-- Exercise data follows --

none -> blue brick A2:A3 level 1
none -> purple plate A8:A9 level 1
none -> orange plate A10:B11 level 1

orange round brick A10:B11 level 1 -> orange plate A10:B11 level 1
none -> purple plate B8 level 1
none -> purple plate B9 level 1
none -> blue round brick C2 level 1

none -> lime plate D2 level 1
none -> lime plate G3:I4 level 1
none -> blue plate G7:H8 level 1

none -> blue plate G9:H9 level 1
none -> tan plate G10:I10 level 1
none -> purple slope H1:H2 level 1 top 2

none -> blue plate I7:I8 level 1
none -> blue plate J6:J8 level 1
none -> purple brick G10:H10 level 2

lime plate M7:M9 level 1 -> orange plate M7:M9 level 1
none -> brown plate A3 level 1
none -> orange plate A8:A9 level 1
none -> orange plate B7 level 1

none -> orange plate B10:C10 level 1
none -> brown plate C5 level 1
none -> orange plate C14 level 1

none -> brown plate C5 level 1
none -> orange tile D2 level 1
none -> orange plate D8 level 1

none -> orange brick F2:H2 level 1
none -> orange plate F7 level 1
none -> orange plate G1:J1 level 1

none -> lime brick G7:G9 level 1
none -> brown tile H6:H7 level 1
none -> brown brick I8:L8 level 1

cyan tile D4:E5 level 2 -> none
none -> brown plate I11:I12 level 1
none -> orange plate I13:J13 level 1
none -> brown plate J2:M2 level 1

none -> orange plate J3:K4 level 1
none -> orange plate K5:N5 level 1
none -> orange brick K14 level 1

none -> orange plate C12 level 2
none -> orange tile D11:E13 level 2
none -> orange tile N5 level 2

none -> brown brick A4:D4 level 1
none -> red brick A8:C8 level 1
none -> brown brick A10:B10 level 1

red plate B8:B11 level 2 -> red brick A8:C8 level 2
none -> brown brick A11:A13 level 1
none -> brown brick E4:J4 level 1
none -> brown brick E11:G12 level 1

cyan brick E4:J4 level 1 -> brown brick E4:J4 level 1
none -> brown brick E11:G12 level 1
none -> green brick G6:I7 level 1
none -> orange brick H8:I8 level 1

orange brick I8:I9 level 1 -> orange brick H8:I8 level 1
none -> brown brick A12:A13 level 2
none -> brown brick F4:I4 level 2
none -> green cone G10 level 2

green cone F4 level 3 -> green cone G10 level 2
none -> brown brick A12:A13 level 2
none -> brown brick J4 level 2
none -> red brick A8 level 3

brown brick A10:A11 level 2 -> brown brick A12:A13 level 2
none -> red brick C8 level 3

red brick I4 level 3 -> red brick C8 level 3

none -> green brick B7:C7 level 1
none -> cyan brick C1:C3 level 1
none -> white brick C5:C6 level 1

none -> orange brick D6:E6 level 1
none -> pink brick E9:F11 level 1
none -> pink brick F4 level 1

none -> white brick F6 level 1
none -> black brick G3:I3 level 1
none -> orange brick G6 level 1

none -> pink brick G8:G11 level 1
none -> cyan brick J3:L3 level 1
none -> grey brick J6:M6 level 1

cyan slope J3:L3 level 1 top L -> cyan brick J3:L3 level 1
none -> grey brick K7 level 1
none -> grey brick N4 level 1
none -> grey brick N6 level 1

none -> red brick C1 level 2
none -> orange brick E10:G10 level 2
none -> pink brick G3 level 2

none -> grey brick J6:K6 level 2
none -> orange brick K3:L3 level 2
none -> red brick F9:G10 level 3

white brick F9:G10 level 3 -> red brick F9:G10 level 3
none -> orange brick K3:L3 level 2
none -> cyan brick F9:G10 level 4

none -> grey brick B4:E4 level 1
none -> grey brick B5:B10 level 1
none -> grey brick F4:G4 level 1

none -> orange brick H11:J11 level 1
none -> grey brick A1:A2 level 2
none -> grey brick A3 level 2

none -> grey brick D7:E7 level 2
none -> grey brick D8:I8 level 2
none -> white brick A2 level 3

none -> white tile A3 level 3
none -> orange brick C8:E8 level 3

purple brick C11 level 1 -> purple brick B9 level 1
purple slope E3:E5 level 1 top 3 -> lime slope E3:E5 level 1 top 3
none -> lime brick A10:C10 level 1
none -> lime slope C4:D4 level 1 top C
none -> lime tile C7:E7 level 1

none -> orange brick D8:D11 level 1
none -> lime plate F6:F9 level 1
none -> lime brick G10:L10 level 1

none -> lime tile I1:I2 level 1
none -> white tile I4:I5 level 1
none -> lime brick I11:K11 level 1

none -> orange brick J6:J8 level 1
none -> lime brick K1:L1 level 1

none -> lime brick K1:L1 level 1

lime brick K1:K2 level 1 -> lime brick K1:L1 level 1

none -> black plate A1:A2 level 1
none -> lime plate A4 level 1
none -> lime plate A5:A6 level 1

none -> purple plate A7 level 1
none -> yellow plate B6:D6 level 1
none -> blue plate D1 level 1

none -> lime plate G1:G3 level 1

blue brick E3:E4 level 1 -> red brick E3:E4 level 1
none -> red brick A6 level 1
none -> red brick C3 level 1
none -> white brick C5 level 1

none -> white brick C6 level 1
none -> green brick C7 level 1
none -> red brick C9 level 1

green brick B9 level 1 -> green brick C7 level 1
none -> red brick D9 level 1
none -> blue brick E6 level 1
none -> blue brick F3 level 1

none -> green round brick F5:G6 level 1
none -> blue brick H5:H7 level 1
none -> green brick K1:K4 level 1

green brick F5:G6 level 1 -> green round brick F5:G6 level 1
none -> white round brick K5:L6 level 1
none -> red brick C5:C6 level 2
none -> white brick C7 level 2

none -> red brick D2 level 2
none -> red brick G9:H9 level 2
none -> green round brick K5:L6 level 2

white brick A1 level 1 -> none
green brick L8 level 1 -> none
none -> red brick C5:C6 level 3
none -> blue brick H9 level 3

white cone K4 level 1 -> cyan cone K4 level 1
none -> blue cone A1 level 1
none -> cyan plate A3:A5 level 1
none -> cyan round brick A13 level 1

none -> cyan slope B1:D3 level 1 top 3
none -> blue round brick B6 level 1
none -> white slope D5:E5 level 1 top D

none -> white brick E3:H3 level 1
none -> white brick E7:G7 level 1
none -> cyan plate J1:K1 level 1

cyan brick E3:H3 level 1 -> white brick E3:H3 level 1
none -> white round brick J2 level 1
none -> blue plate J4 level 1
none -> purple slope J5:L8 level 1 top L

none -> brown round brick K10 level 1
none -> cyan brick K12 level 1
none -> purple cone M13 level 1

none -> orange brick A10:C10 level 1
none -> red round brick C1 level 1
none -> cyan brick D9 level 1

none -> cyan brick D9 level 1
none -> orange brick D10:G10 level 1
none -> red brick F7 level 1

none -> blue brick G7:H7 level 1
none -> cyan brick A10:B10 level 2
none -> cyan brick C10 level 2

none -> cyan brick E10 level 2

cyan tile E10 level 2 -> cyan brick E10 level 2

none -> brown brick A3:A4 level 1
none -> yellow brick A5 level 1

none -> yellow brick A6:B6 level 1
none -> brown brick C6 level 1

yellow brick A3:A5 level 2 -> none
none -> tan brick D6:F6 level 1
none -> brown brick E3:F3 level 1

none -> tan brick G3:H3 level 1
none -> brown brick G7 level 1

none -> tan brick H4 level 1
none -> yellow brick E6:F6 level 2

-- Exercise data concluded --

What you are asked to do:
Keep both end lines and retype everything in the records above from the line containing "none -> red round brick C1 level 1" through the line containing "none -> cyan brick E10 level 2", exactly, with nothing else.

Answer to the problem:
none -> red round brick C1 level 1
none -> cyan brick D9 level 1

none -> cyan brick D9 level 1
none -> orange brick D10:G10 level 1
none -> red brick F7 level 1

none -> blue brick G7:H7 level 1
none -> cyan brick A10:B10 level 2
none -> cyan brick C10 level 2

none -> cyan brick E10 level 2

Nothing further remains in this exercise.